_Action item_
From the entries below, copy each line in which the word "moved" occurs.

_Items listed in a dataset_
++++++++++++++++++++

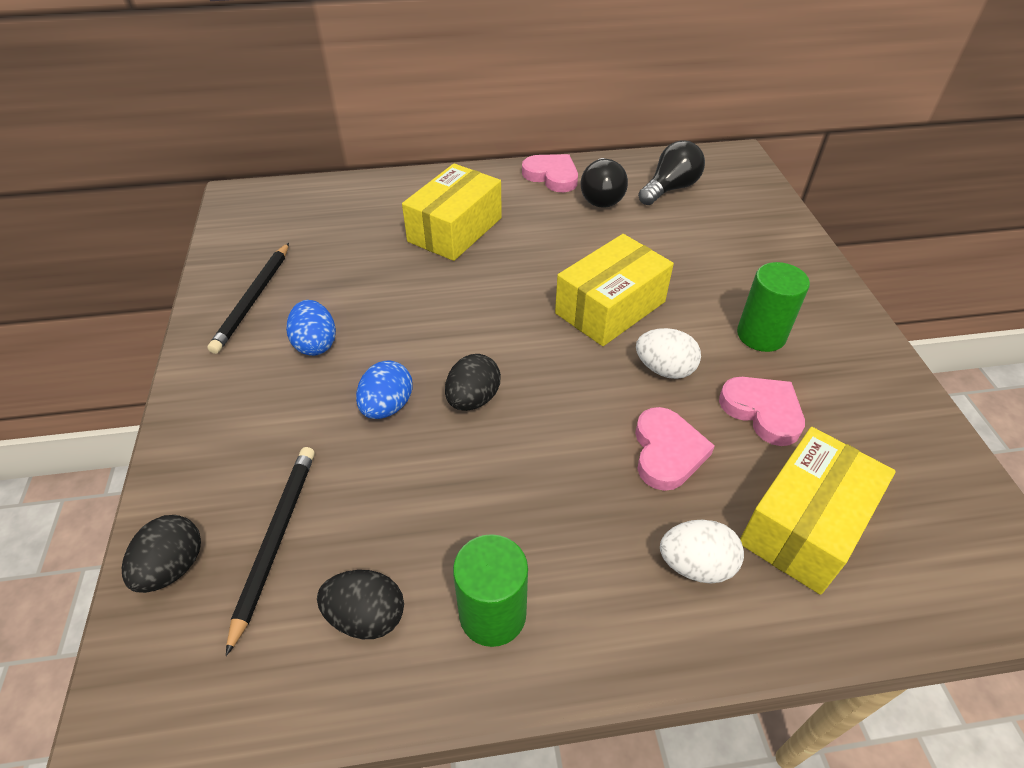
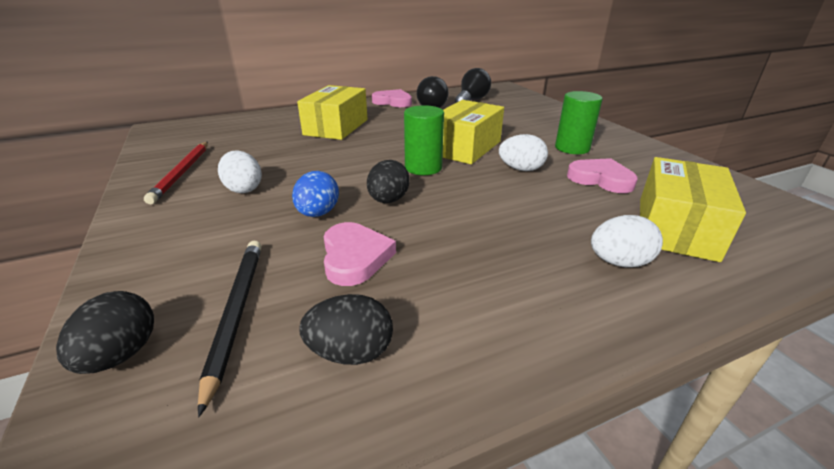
camera: 15 degrees left, 15 degrees down
black pencil [208,243,289,354] -> red pencil [144,142,208,204]
blue egg [286,300,336,356] -> white egg [218,150,262,193]
green cylinder [453,534,528,647] -> green cylinder moved to [404,105,444,175]
pink heart [635,407,715,491] -> pink heart moved to [324,222,396,286]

++++++++++++++++++++

_Solution for this task_
green cylinder [453,534,528,647] -> green cylinder moved to [404,105,444,175]
pink heart [635,407,715,491] -> pink heart moved to [324,222,396,286]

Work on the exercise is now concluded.